[Data excerpts]
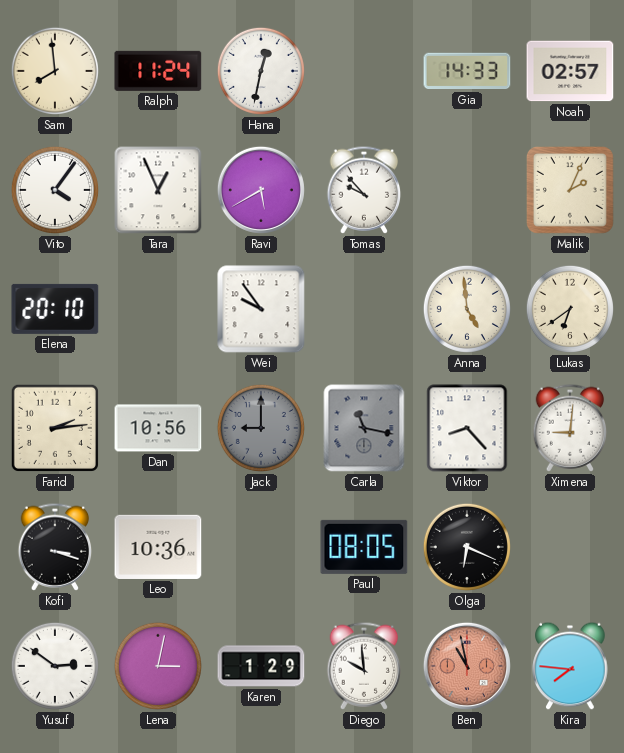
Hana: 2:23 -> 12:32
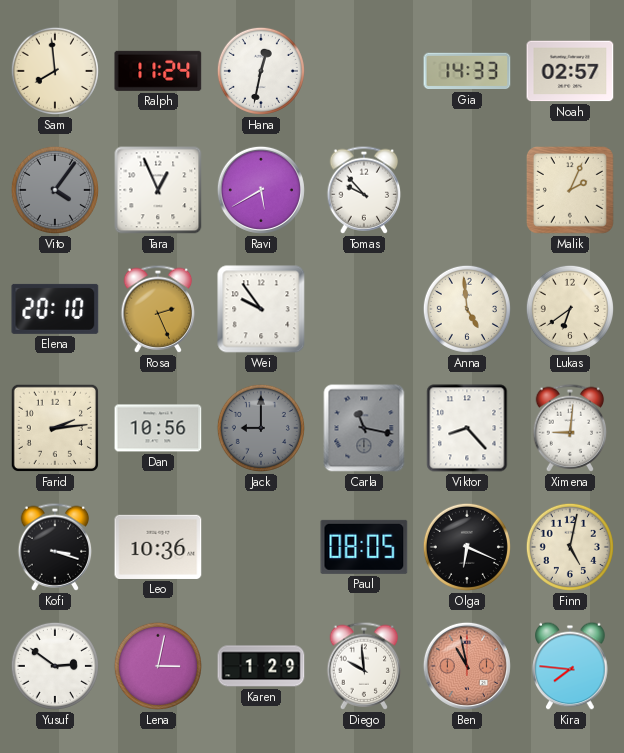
Vito dial: white -> grey
Rosa: none -> 2:26
Finn: none -> 5:02
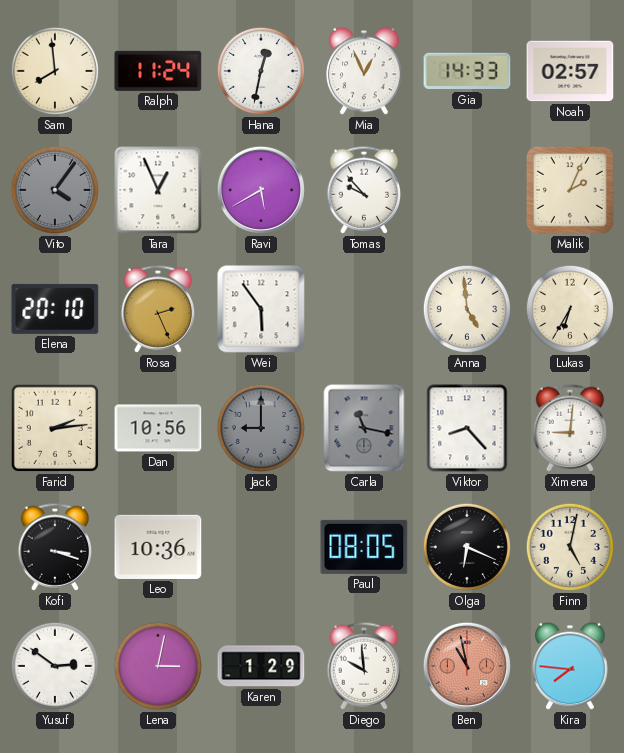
Mia: none -> 12:56
Wei: 9:54 -> 5:54
Lukas: 6:39 -> 6:35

-- What is asked --
Copy out the lines from the one containing "Vito dial: white -> grey" through the end of the records, leaving the pictures out of your answer.

-- Solution for this exercise --
Vito dial: white -> grey
Rosa: none -> 2:26
Finn: none -> 5:02
Mia: none -> 12:56
Wei: 9:54 -> 5:54
Lukas: 6:39 -> 6:35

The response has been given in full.